Could you restate word for word every line from the one containing "(457, 501) = (818, 180): blue" to the end of the data below, pictures excluded?

(Object change descriptions)
────────────────────────────────────────

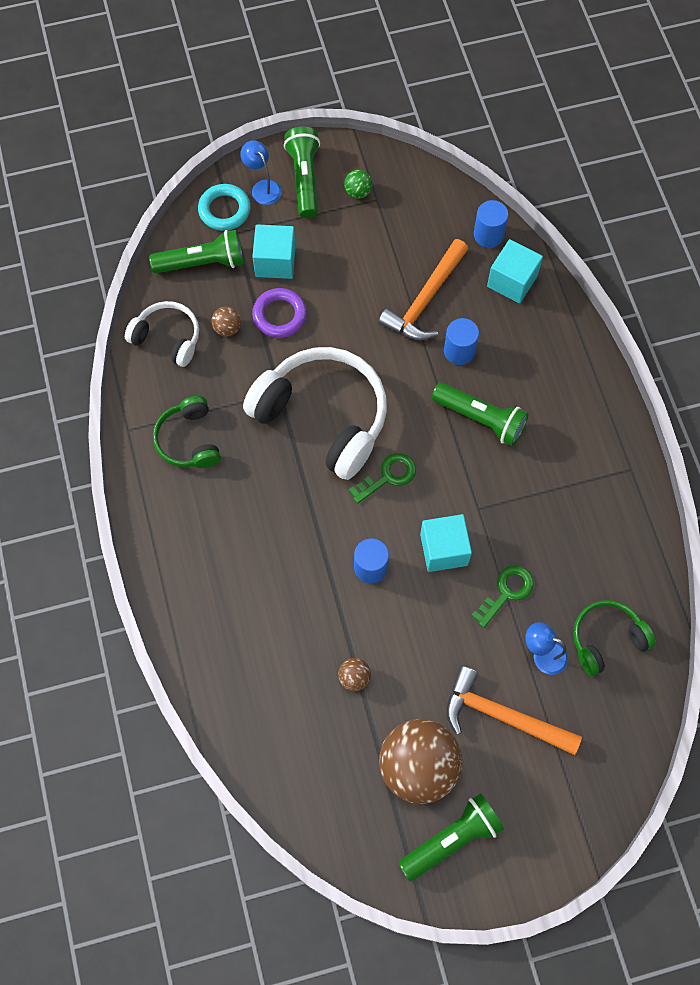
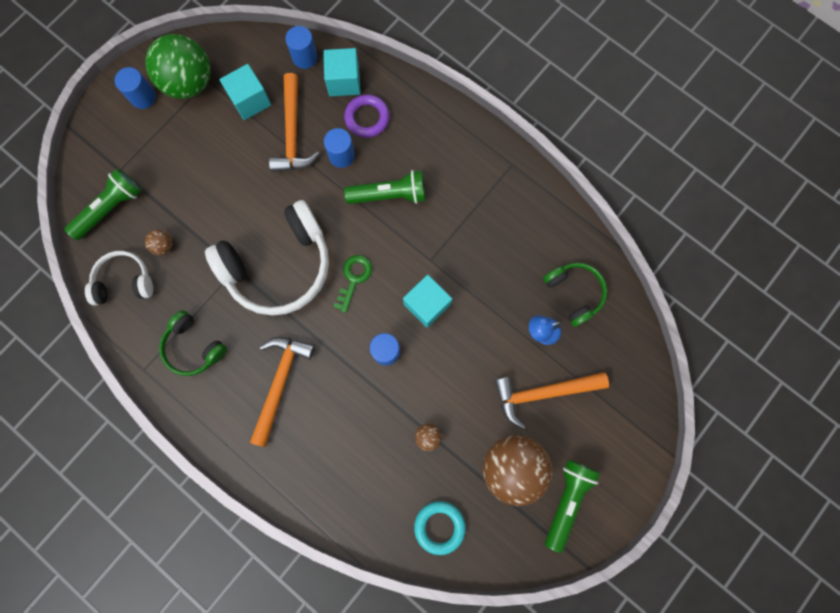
camera: 35 degrees left, 10 degrees up
(224, 210) = (99, 158): turquoise ring -> turquoise ring (439, 526)
(246, 527) = (280, 382): none -> orange hammer
(263, 187) = (116, 123): blue lamp -> none
(275, 261) = (164, 173): turquoise cube -> turquoise cube (250, 100)
(279, 315) = (196, 211): purple ring -> purple ring (367, 118)
(304, 179) = (143, 97): green flashlight -> blue cylinder
(323, 417) = (279, 266): white headphones -> white headphones turned 150 degrees clockwise
(358, 192) = (189, 83): green ball -> green ball, size x2.42
(506, 592) = (488, 306): green key -> none
(606, 639) = (574, 293): green headphones -> green headphones turned 120 degrees clockwise

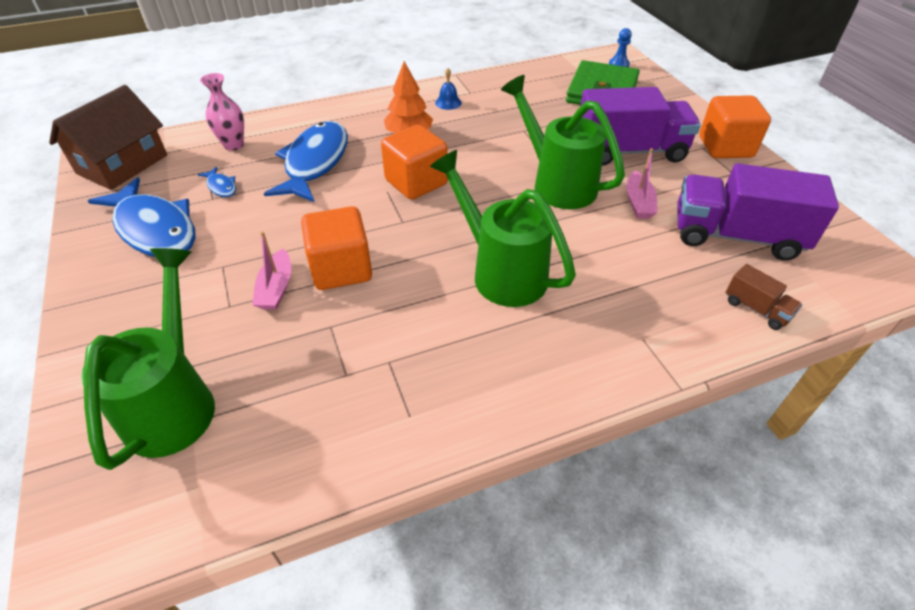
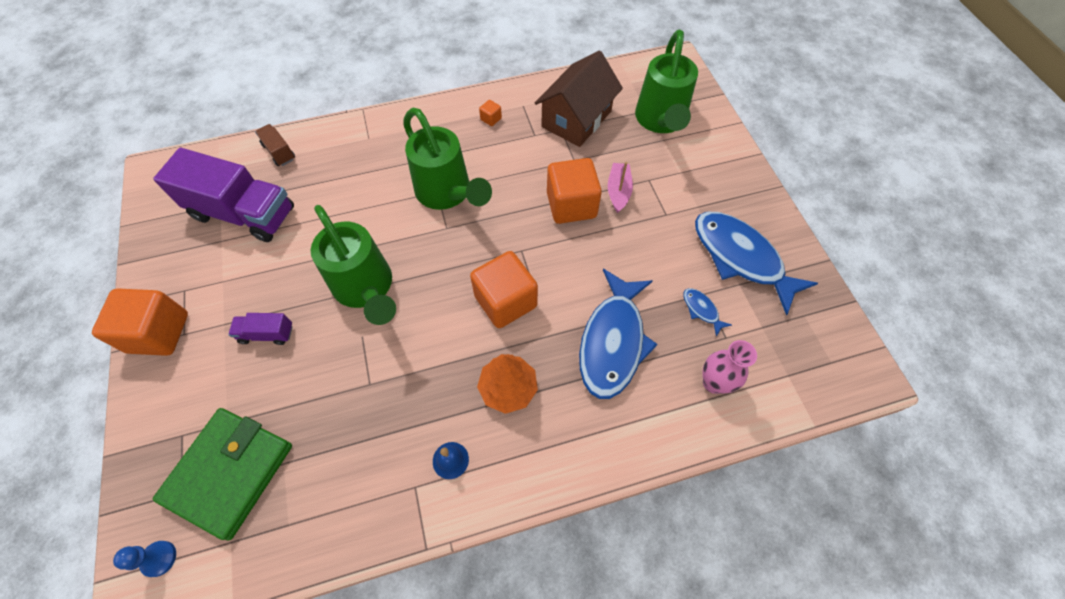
camera: 175 degrees left, 15 degrees up
(122, 164) = (824, 356): brown house -> brown house (576, 119)
(462, 384) = (491, 119): none -> orange cube
(630, 151) = (267, 334): purple truck -> purple truck, size x0.45
(638, 203) = (302, 257): pink boat -> none

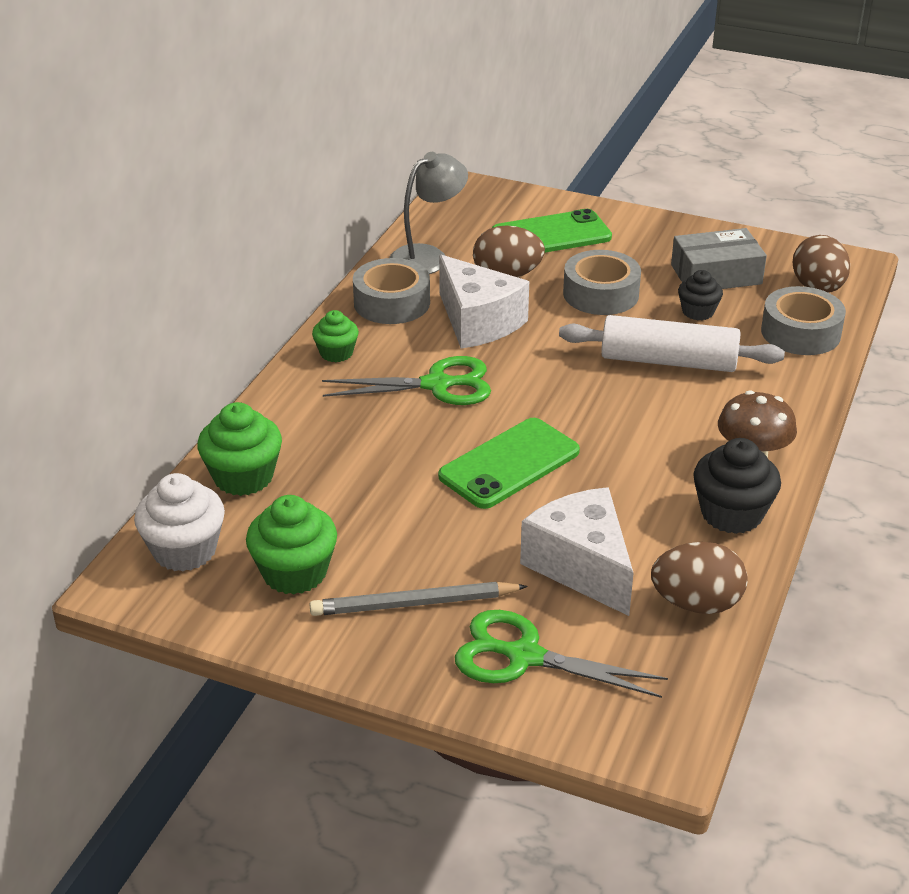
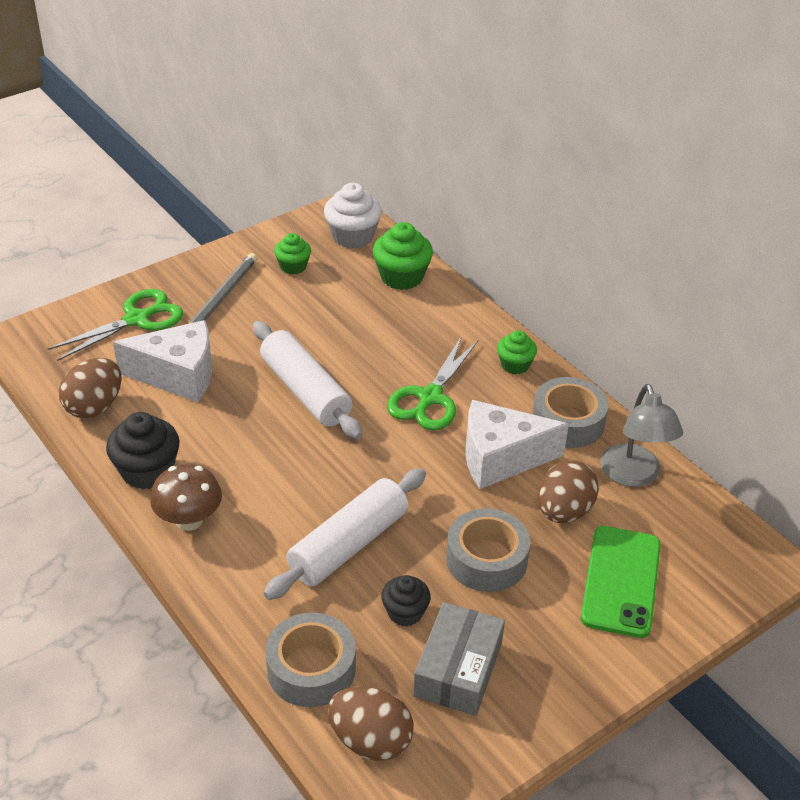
camera: 120 degrees right, 5 degrees up
(294, 572) = (293, 266): green cupcake -> green cupcake, size x0.62
(509, 464) = (305, 391): green phone -> white rolling pin

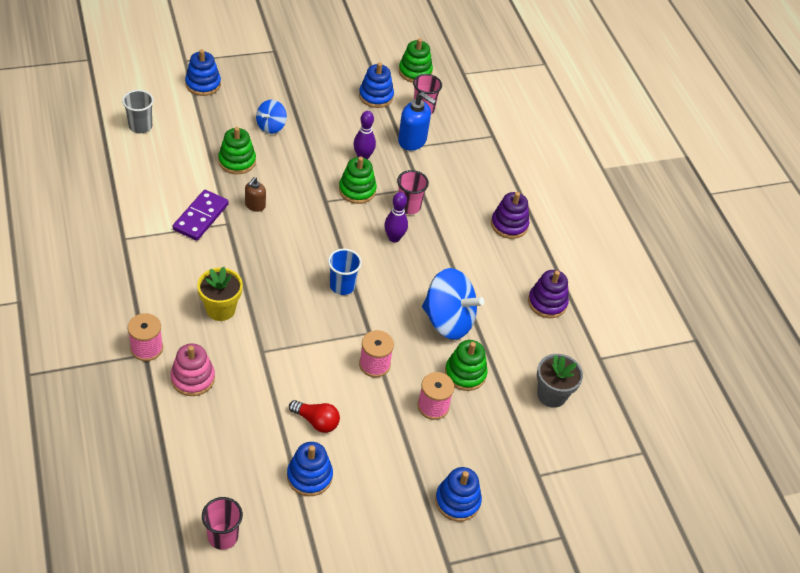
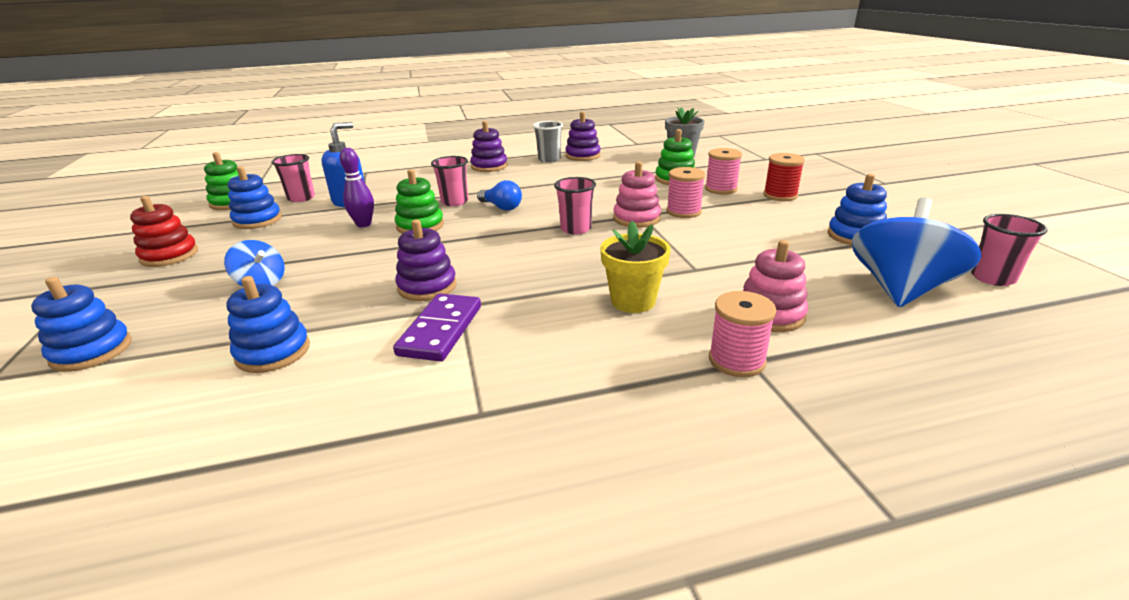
camera: 80 degrees left, 20 degrees down
(140, 126) = (149, 422): grey cup -> grey cup (549, 159)
(200, 217) = (440, 330): purple domino -> purple domino turned 75 degrees clockwise
(237, 161) = (323, 306): green stacking toy -> none
(255, 205) = (427, 287): brown soap dispenser -> purple stacking toy
(316, 421) = (779, 235): red light bulb -> none
(317, 71) = (169, 256): none -> red stacking toy
(342, 286) = (576, 229): blue cup -> pink cup
(361, 328) = (636, 218): none -> pink stacking toy
(394, 238) = (501, 207): purple bowling pin -> blue light bulb
(412, 451) = (780, 195): none -> red spool
(448, 320) = (613, 185): blue spinning top -> blue spinning top (900, 289)
(457, 501) = (818, 180): blue stacking toy -> blue stacking toy (273, 352)

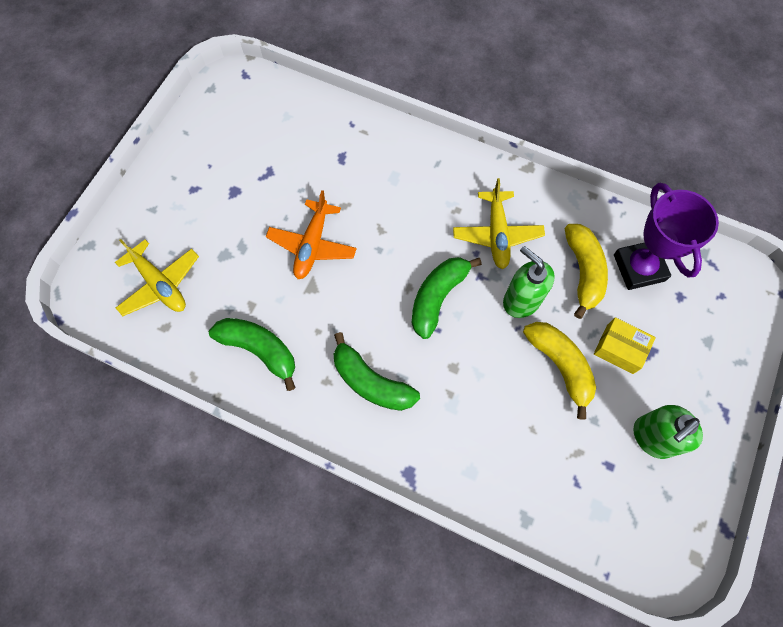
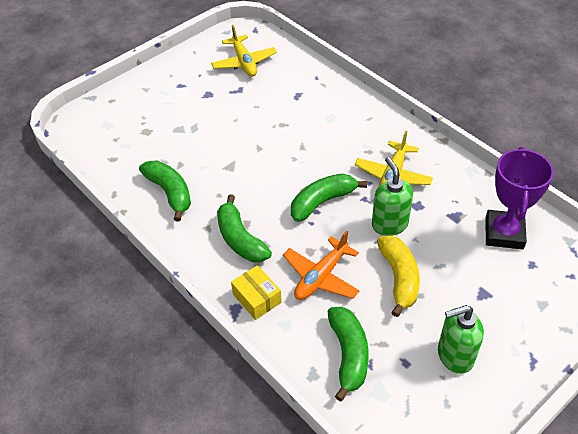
camera: 25 degrees right, 20 degrees down
(160, 284) = (124, 133): yellow plane -> yellow plane (244, 62)
(312, 245) = (245, 141): orange plane -> orange plane (321, 276)
(551, 481) = (348, 355): none -> green banana
(583, 272) = (452, 221): yellow banana -> none
(619, 349) = (457, 283): yellow box -> yellow box (257, 298)

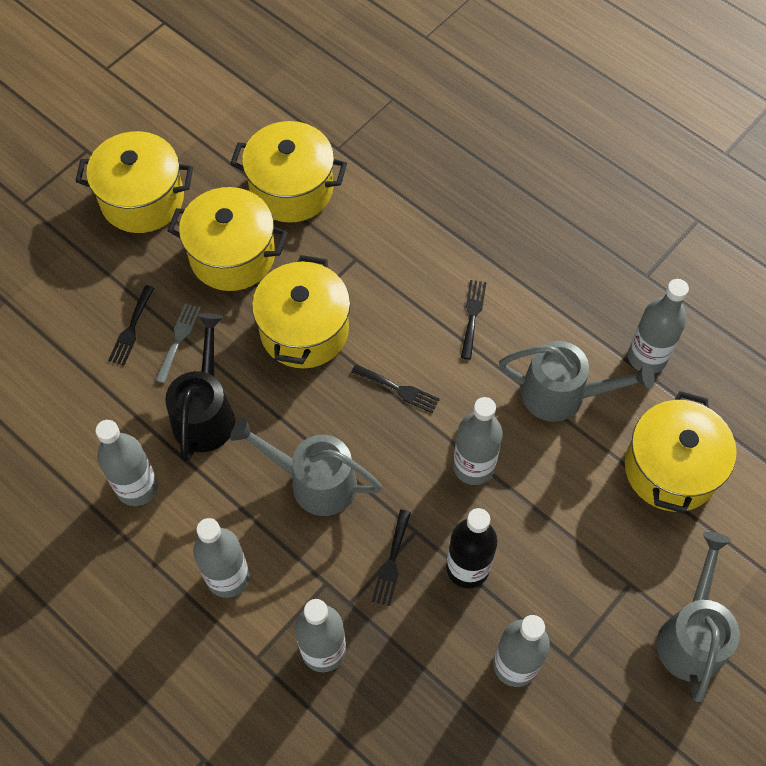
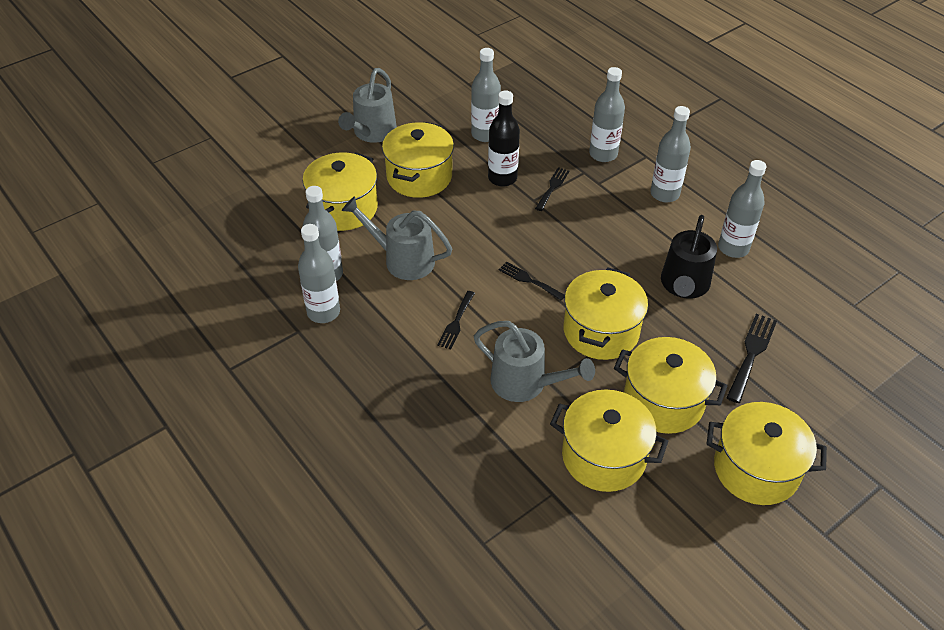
camera: 170 degrees left, 15 degrees down
(131, 329) = (751, 353): black fork -> black fork, size x1.51
(178, 339) = (709, 340): grey fork -> none
(313, 481) = (602, 234): grey watering can -> grey watering can (526, 383)
(473, 466) = (483, 227): grey bottle -> grey bottle (323, 312)
(588, 549) = (419, 177): none -> yellow pot

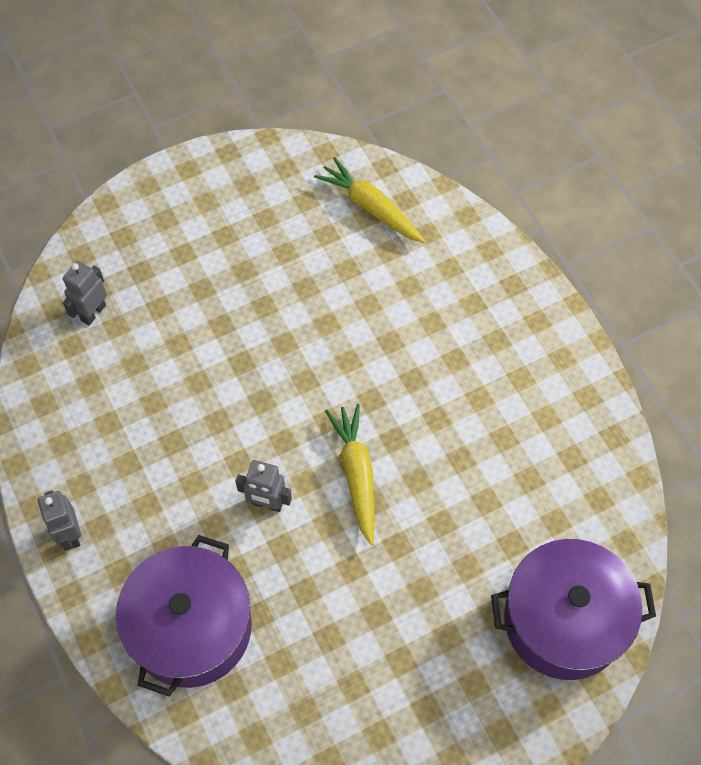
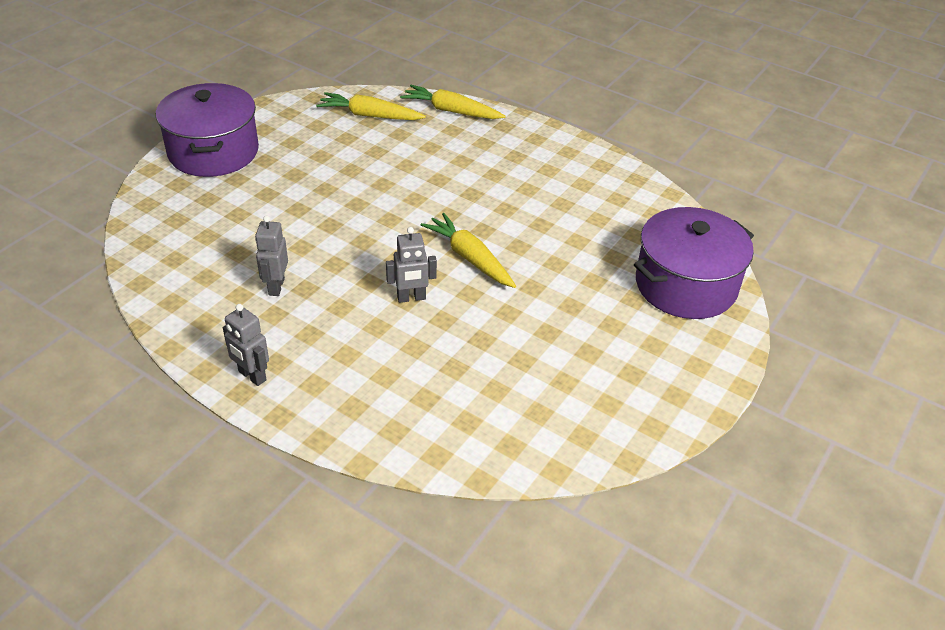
camera: 30 degrees left, 20 degrees down
(93, 312) = (181, 234): grey robot -> grey robot (276, 286)
(191, 627) = (403, 396): purple pot -> purple pot (213, 152)
(466, 236) = (451, 111): none -> yellow carrot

────────────────────────────────────────

Solution below »
(457, 501) = (818, 180): blue stacking toy -> blue stacking toy (273, 352)

camera: 25 degrees right, 20 degrees down
(160, 284) = (124, 133): yellow plane -> yellow plane (244, 62)
(312, 245) = (245, 141): orange plane -> orange plane (321, 276)
(551, 481) = (348, 355): none -> green banana
(583, 272) = (452, 221): yellow banana -> none
(619, 349) = (457, 283): yellow box -> yellow box (257, 298)

camera: 170 degrees left, 15 degrees down
(131, 329) = (751, 353): black fork -> black fork, size x1.51
(178, 339) = (709, 340): grey fork -> none
(313, 481) = (602, 234): grey watering can -> grey watering can (526, 383)
(473, 466) = (483, 227): grey bottle -> grey bottle (323, 312)
(588, 549) = (419, 177): none -> yellow pot

camera: 30 degrees left, 20 degrees down
(93, 312) = (181, 234): grey robot -> grey robot (276, 286)
(191, 627) = (403, 396): purple pot -> purple pot (213, 152)
(466, 236) = (451, 111): none -> yellow carrot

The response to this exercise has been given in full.